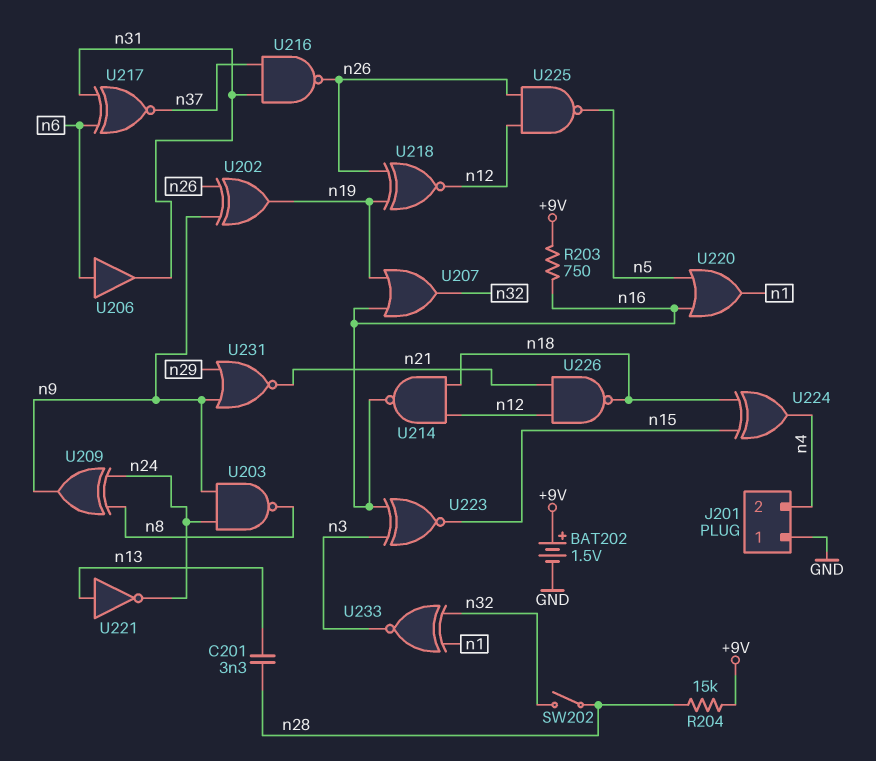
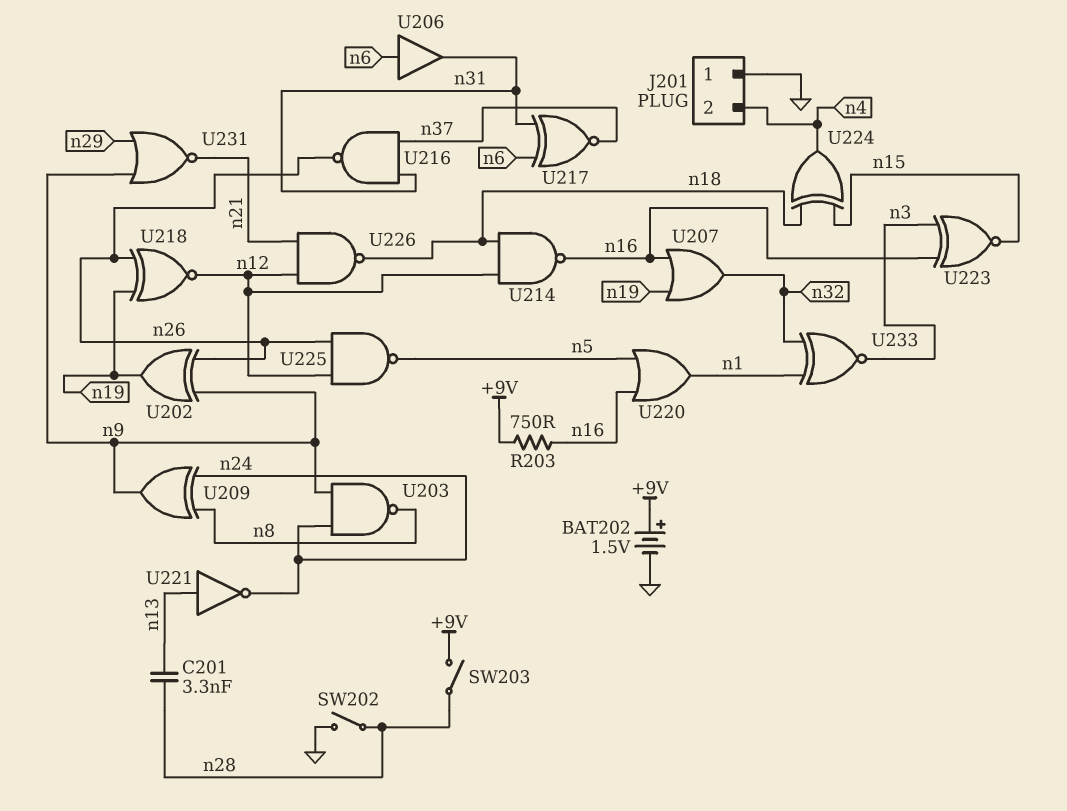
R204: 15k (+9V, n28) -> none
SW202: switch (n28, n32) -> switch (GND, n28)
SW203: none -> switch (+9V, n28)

++++++

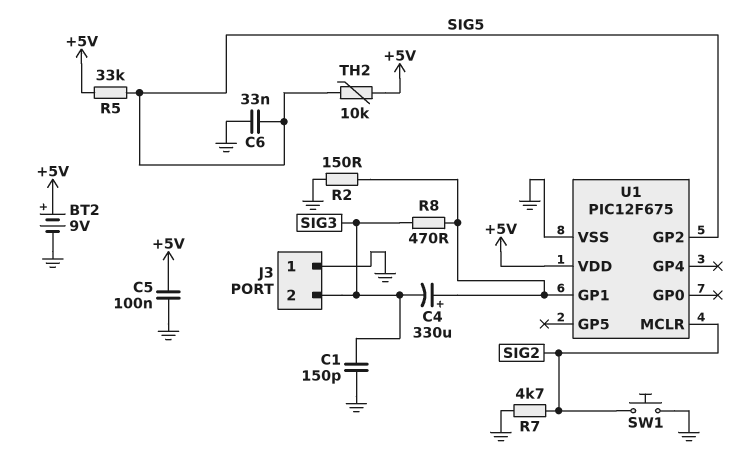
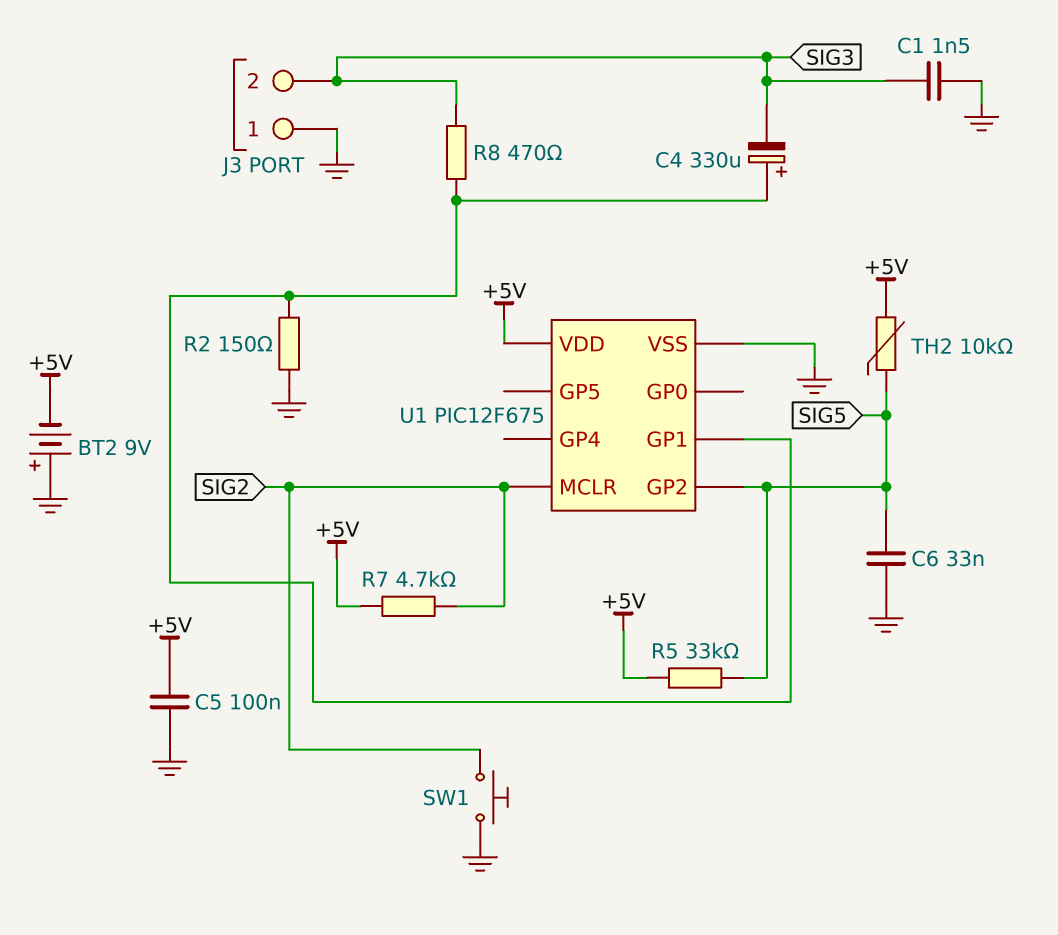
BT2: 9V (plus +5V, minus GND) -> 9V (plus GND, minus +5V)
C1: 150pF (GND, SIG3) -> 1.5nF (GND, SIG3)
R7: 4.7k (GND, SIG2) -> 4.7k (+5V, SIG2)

++++++

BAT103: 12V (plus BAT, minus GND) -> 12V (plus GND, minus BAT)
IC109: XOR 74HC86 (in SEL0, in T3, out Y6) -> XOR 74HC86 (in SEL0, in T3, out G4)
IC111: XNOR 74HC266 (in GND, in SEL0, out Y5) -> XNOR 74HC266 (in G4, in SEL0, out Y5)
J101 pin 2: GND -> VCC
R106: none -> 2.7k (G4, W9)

++++++

§ Work instructions: Filter the listing so that only lines holding the word "switch" remain, and copy those lines.

§ Task solution:
SW202: switch (n28, n32) -> switch (GND, n28)
SW203: none -> switch (+9V, n28)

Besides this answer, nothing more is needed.